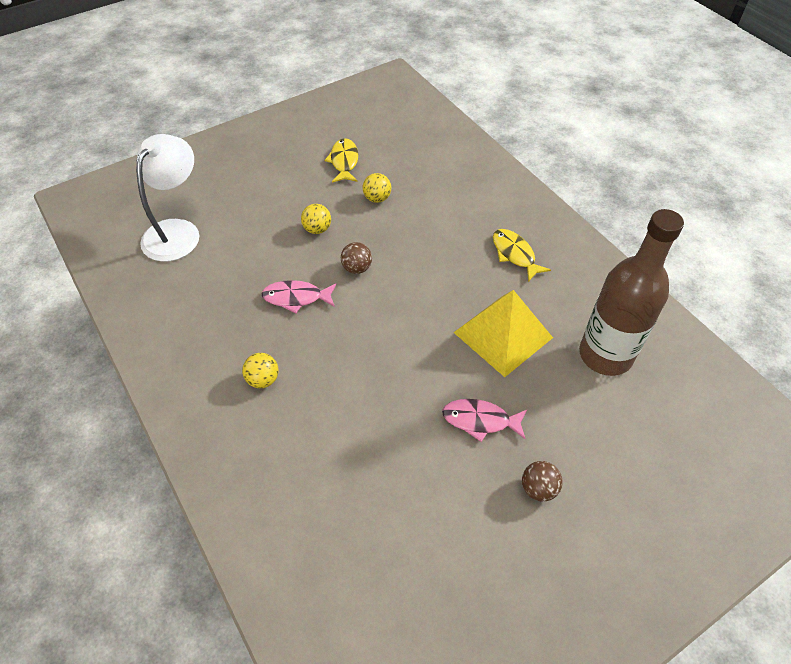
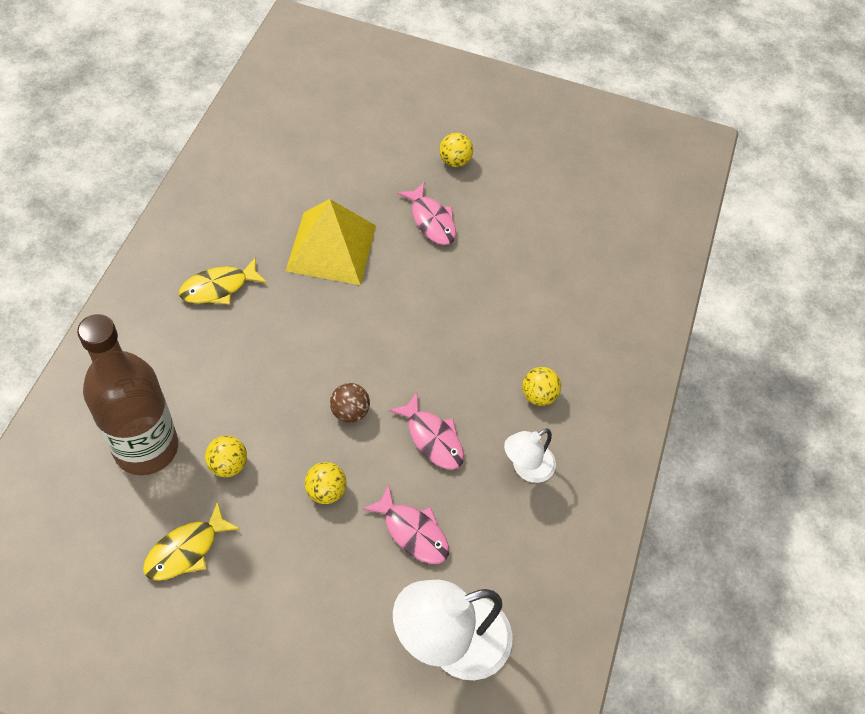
camera: 135 degrees left, 5 degrees up
yellow fish [493,229,551,282] -> yellow fish turned 45 degrees clockwise [179,257,267,304]
brown ball [522,461,563,502] -> yellow ball [440,133,473,167]
brown bottle [579,209,684,376] -> brown bottle moved to [77,314,178,475]
none -> pink fish [362,484,449,564]
none -> white lamp [504,428,556,483]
——————
◆ **Work required**: Looking through the records, copy out every line in which the word "none" is found.

◆ **Solution for this problem**:
none -> pink fish [362,484,449,564]
none -> white lamp [504,428,556,483]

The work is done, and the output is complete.